## [Your task]
All lines with the word "none" must be pulled from the entries below.
-.-.-
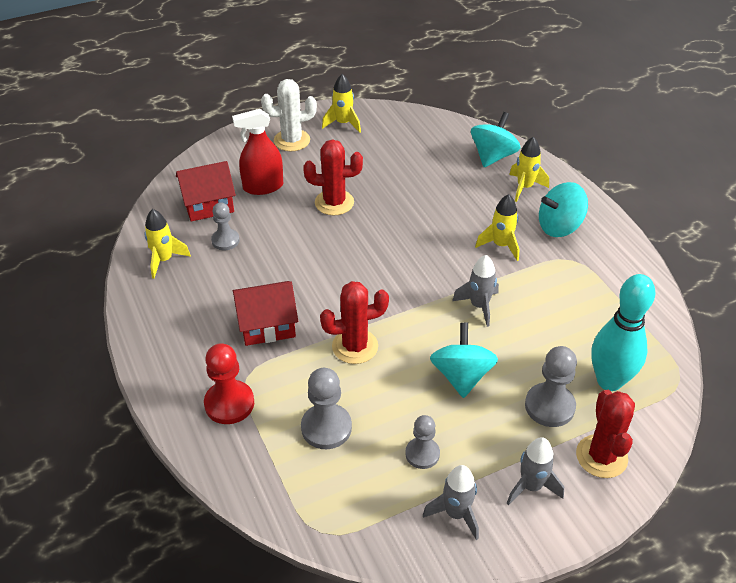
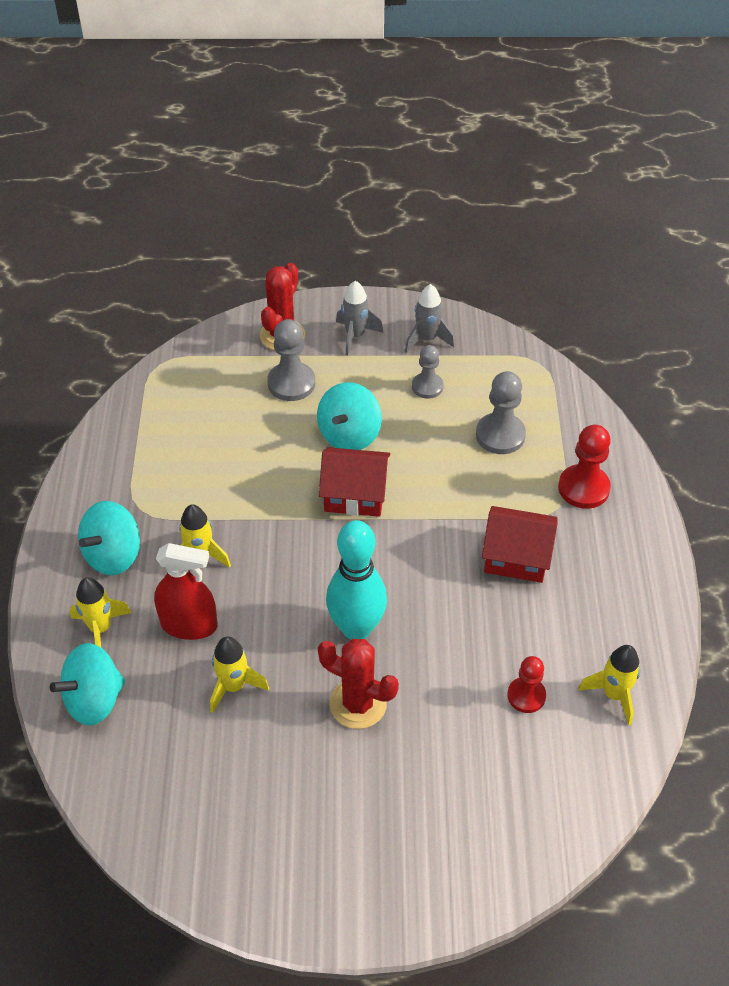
camera: 155 degrees left, 5 degrees up
(208, 204) = (531, 772): red house -> red house (355, 495)
(225, 240) = (526, 696): grey pawn -> red pawn
(263, 187) = (442, 776): red spray bottle -> red spray bottle (189, 625)
(292, 140) = (358, 862): white cactus -> none
(343, 123) = (258, 869): yellow rocket -> yellow rocket (234, 686)
(355, 346) = (435, 499): red cactus -> none
(479, 306) = (281, 495): grey rocket -> none
(559, 226) = (113, 555): turquoise spinning top -> turquoise spinning top turned 120 degrees clockwise
(609, 381) = (221, 384): turquoise bowling pin -> turquoise bowling pin (356, 628)

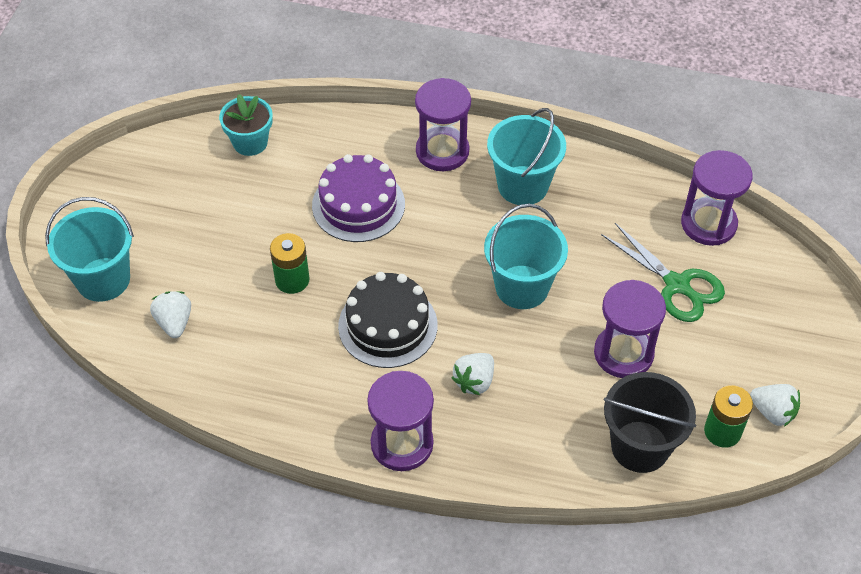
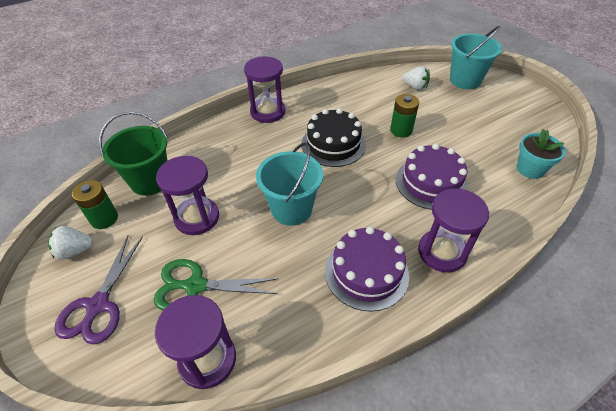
camera: 135 degrees right, 5 degrees down
(474, 381) = (264, 151): white strawberry -> none
(523, 185) = (366, 272): turquoise bucket -> purple cake
(640, 446) = (150, 181): black bucket -> green bucket
(775, 333) = (98, 306): none -> purple scissors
-.-.-
## [Result for this task]
(292, 140) = (358, 862): white cactus -> none
(355, 346) = (435, 499): red cactus -> none
(479, 306) = (281, 495): grey rocket -> none
(474, 381) = (264, 151): white strawberry -> none
(775, 333) = (98, 306): none -> purple scissors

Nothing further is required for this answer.